--- START ---

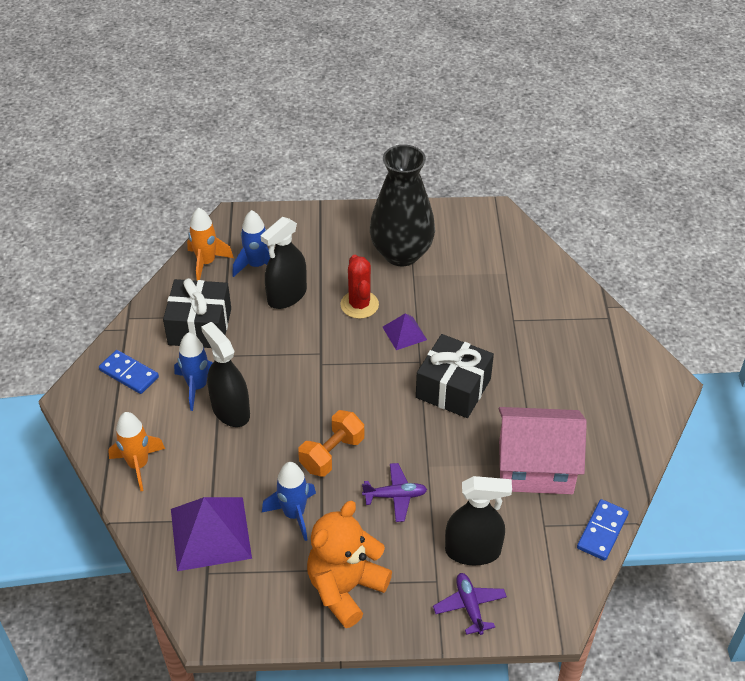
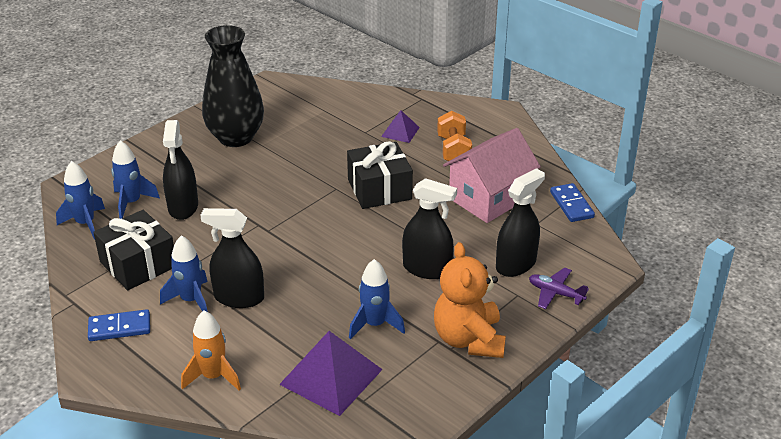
camera: 45 degrees left, 10 degrees down
(206, 263) = (85, 224): orange rocket -> blue rocket
(332, 454) = (351, 274): orange dumbbell -> orange dumbbell (453, 150)
(359, 305) = (247, 182): red cactus -> none
(395, 496) = (427, 269): purple plane -> black spray bottle
(404, 333) = (302, 179): purple pyramid -> purple pyramid (400, 131)

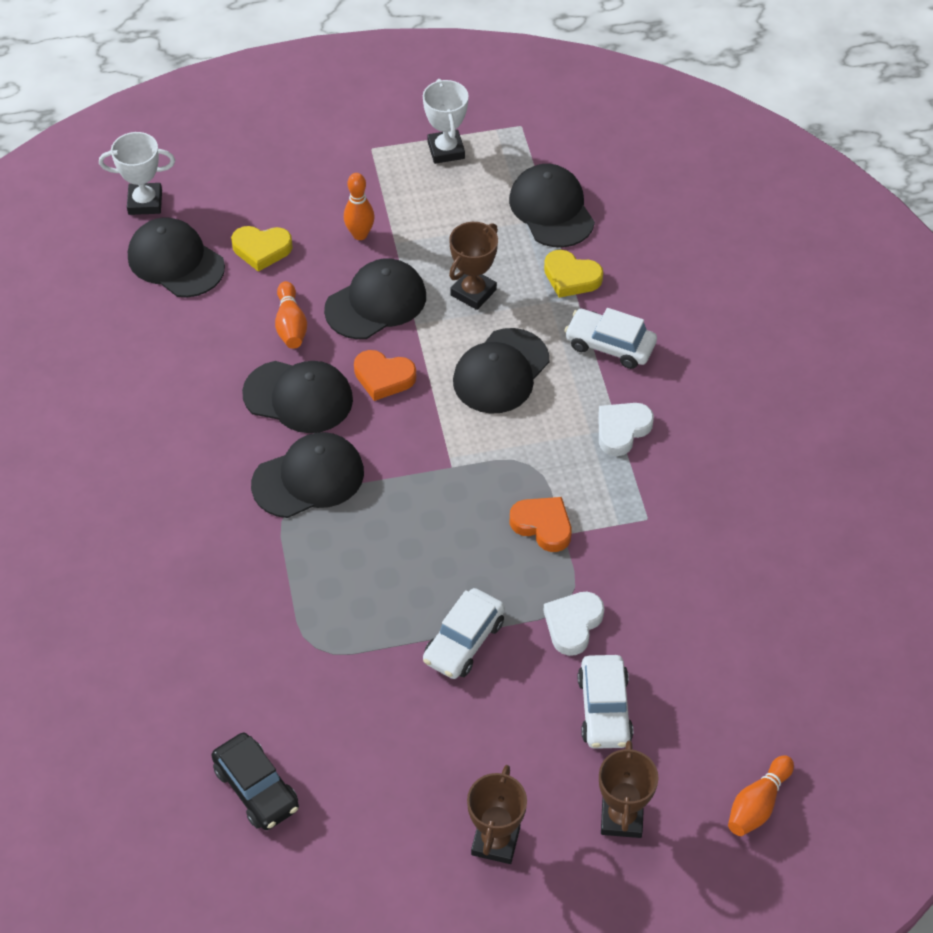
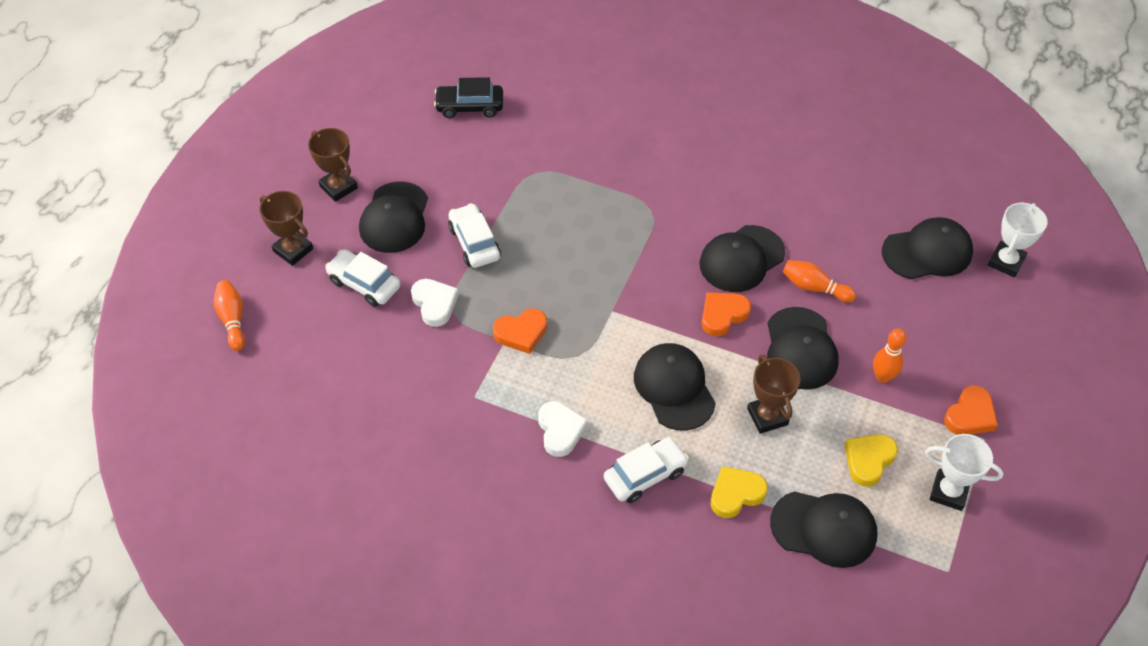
camera: 125 degrees right, 0 degrees up
(261, 249) = (906, 307): yellow heart -> yellow heart (868, 460)
(308, 478) = (666, 230): black cap -> black cap (394, 218)
(354, 165) = (970, 415): none -> orange heart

--- END ---

Both ends included, copy the lines from the one holding "(206, 263) = (85, 224): orange" to the last line of the entries exactly, with all pictures left out.

§ Output for this exercise
(206, 263) = (85, 224): orange rocket -> blue rocket
(332, 454) = (351, 274): orange dumbbell -> orange dumbbell (453, 150)
(359, 305) = (247, 182): red cactus -> none
(395, 496) = (427, 269): purple plane -> black spray bottle
(404, 333) = (302, 179): purple pyramid -> purple pyramid (400, 131)

camera: 125 degrees right, 0 degrees up
(261, 249) = (906, 307): yellow heart -> yellow heart (868, 460)
(308, 478) = (666, 230): black cap -> black cap (394, 218)
(354, 165) = (970, 415): none -> orange heart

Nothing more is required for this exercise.